:: RECORDS SUPPLIED ::

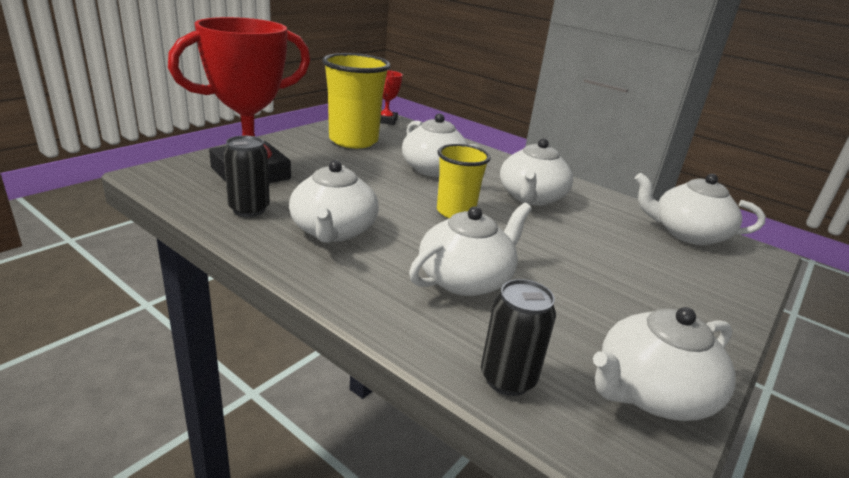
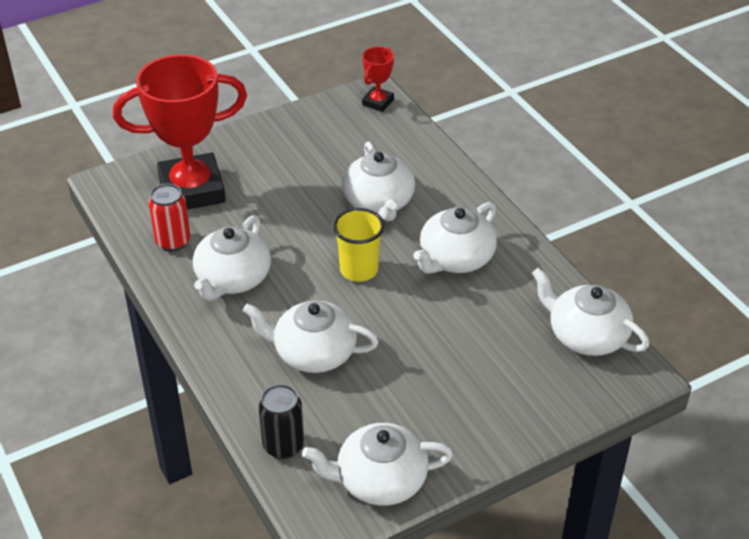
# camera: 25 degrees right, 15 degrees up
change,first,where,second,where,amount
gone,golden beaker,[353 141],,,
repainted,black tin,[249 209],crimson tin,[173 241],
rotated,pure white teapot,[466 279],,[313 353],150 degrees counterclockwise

:::

• [EXERCISE] Exactly as written above, print every line of the data but not its pictures.

• [RESPONSE AREA]
# camera: 25 degrees right, 15 degrees up
change,first,where,second,where,amount
gone,golden beaker,[353 141],,,
repainted,black tin,[249 209],crimson tin,[173 241],
rotated,pure white teapot,[466 279],,[313 353],150 degrees counterclockwise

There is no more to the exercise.